* **WHAT IS EXPECTED**: Leaving out the images, transcribe every record below exactly.

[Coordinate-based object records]
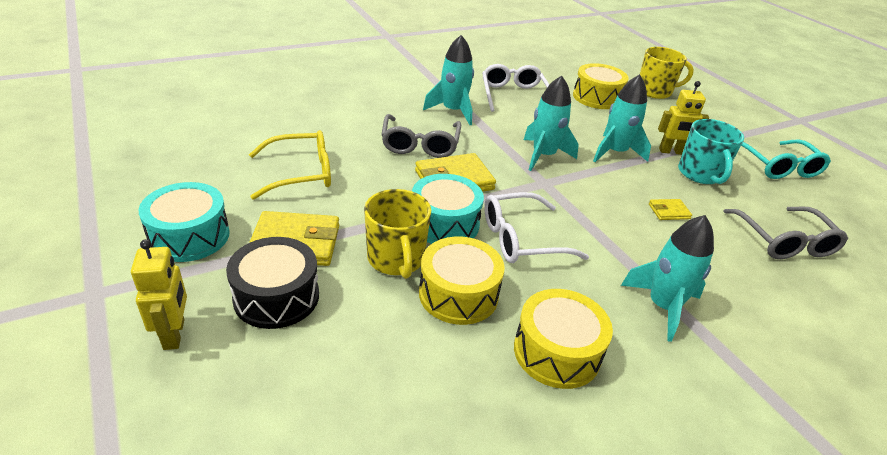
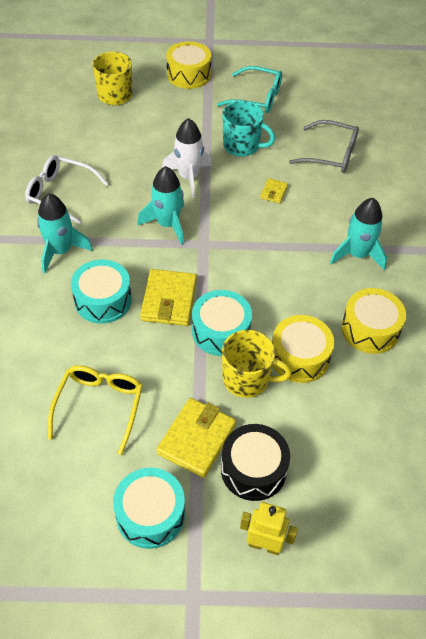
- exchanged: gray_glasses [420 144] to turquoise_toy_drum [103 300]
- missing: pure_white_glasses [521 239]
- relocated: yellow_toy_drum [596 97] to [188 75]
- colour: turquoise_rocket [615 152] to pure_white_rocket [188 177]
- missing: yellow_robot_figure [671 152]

* **REPLY**:
- exchanged: gray_glasses [420 144] to turquoise_toy_drum [103 300]
- missing: pure_white_glasses [521 239]
- relocated: yellow_toy_drum [596 97] to [188 75]
- colour: turquoise_rocket [615 152] to pure_white_rocket [188 177]
- missing: yellow_robot_figure [671 152]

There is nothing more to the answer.